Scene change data
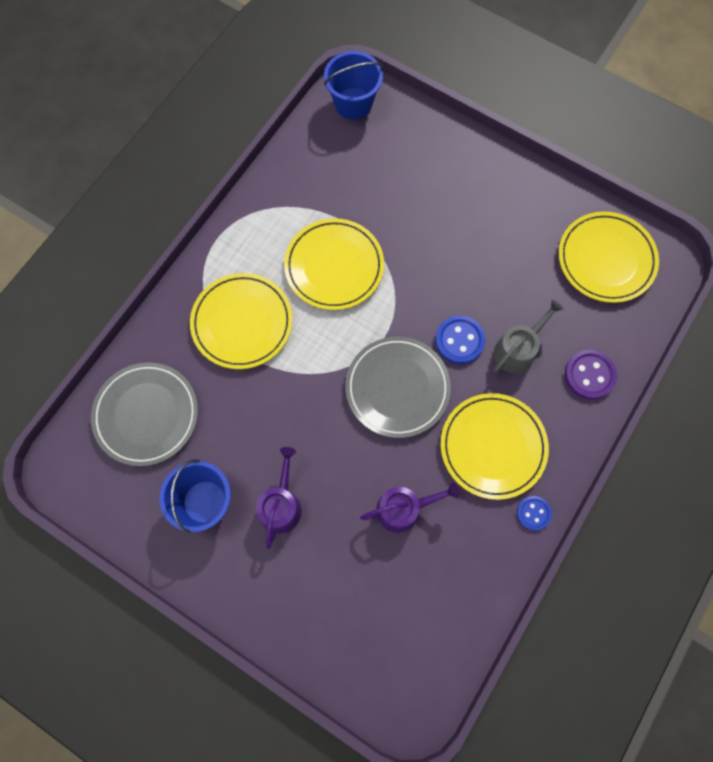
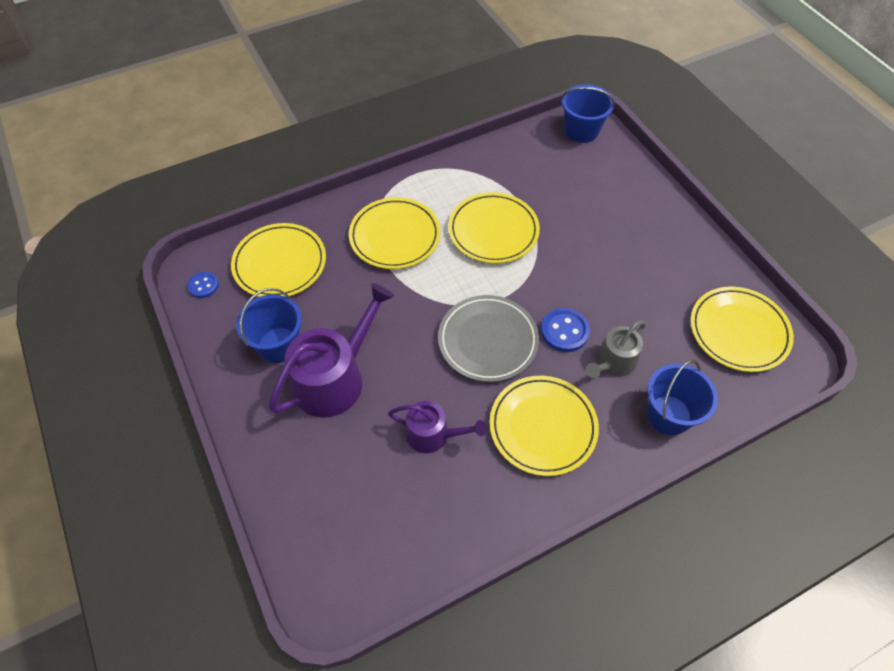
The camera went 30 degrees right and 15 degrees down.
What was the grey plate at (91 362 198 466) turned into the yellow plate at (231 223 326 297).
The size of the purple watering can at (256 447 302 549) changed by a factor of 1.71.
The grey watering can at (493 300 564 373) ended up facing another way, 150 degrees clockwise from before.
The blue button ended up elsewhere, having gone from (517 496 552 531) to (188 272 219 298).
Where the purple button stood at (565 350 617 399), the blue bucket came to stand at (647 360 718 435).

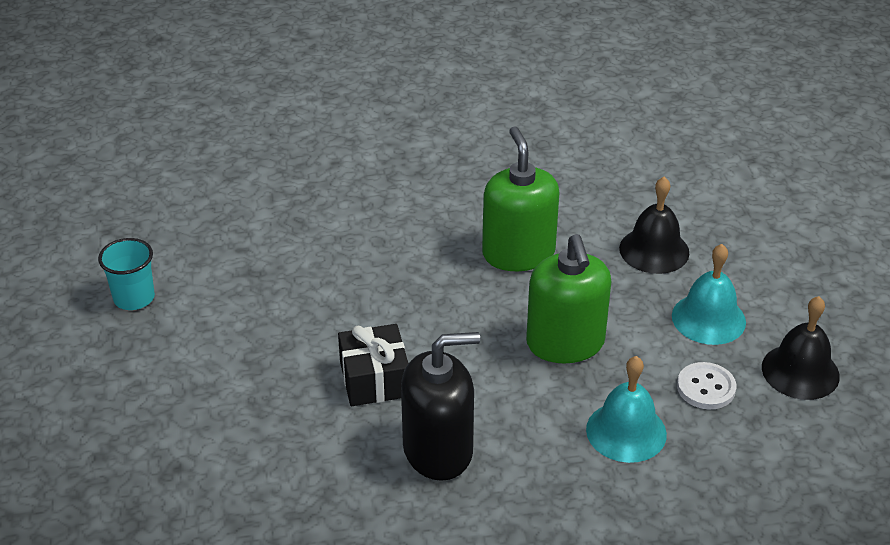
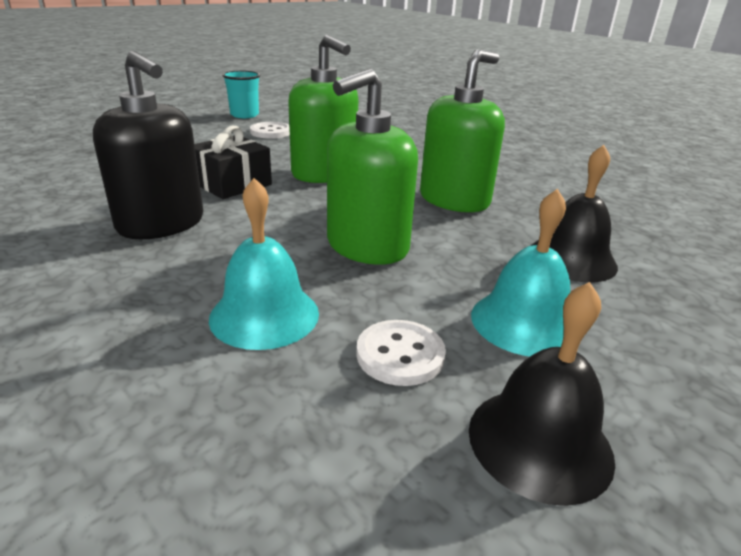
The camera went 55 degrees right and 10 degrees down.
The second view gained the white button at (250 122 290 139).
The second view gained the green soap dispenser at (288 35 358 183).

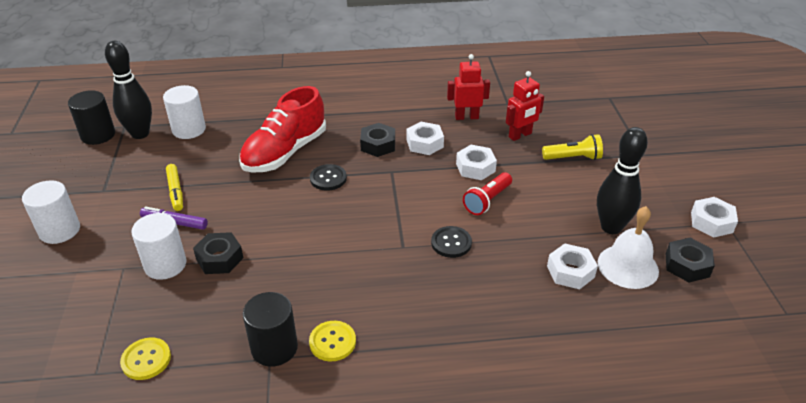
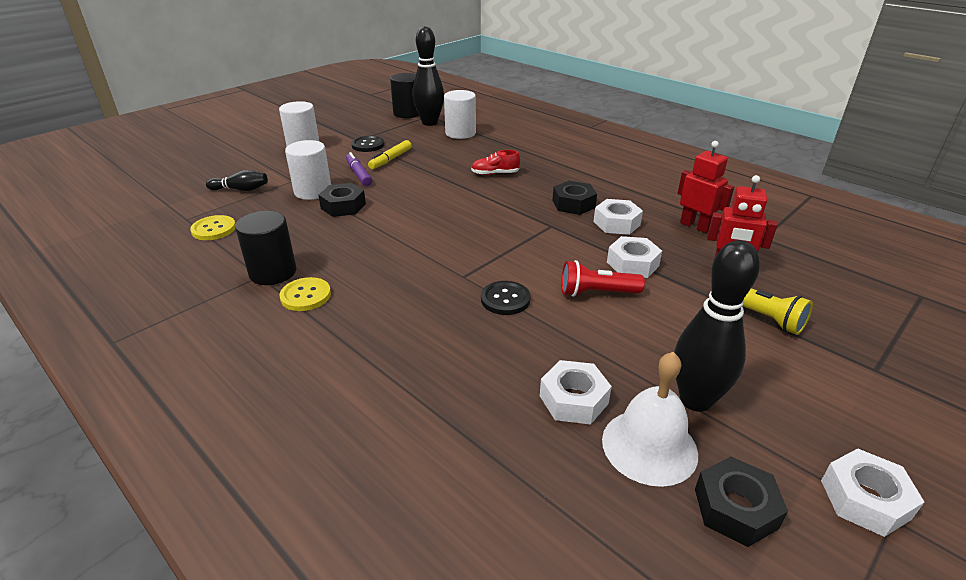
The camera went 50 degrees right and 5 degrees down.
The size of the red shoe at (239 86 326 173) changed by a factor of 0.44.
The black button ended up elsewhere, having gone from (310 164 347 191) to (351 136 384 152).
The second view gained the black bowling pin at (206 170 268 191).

__Prompt__.
Looking at the records above, work out how many lines include the word "elsewhere", then give that number by itself.

__Exercise result__.
2